- WHAT NEEDS TO BE DONE -
Reproduce the material exactly, omitting nothing.

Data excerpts
-- Start --

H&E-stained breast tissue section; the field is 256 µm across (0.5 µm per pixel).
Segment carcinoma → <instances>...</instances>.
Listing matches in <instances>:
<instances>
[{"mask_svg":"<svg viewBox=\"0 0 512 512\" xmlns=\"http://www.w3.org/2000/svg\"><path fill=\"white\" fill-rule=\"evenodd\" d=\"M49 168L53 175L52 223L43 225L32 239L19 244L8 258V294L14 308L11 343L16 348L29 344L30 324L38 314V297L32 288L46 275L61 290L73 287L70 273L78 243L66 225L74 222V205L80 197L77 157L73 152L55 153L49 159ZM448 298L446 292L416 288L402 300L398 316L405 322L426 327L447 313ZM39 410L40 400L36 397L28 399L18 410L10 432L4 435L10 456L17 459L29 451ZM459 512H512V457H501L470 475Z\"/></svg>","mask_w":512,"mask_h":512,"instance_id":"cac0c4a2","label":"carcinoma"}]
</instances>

-- End --

- SOLUTION TO THE PROBLEM -
H&E-stained breast tissue section; the field is 256 µm across (0.5 µm per pixel).
Segment carcinoma → <instances>...</instances>.
Listing matches in <instances>:
<instances>
[{"mask_svg":"<svg viewBox=\"0 0 512 512\" xmlns=\"http://www.w3.org/2000/svg\"><path fill=\"white\" fill-rule=\"evenodd\" d=\"M49 168L53 175L52 223L43 225L32 239L19 244L8 258V294L14 308L11 343L16 348L29 344L30 324L38 314V297L32 288L46 275L61 290L73 287L70 273L78 243L66 225L74 222V205L80 197L77 157L73 152L55 153L49 159ZM448 298L446 292L416 288L402 300L398 316L405 322L426 327L447 313ZM39 410L40 400L36 397L28 399L18 410L10 432L4 435L10 456L17 459L29 451ZM459 512H512V457H501L470 475Z\"/></svg>","mask_w":512,"mask_h":512,"instance_id":"cac0c4a2","label":"carcinoma"}]
</instances>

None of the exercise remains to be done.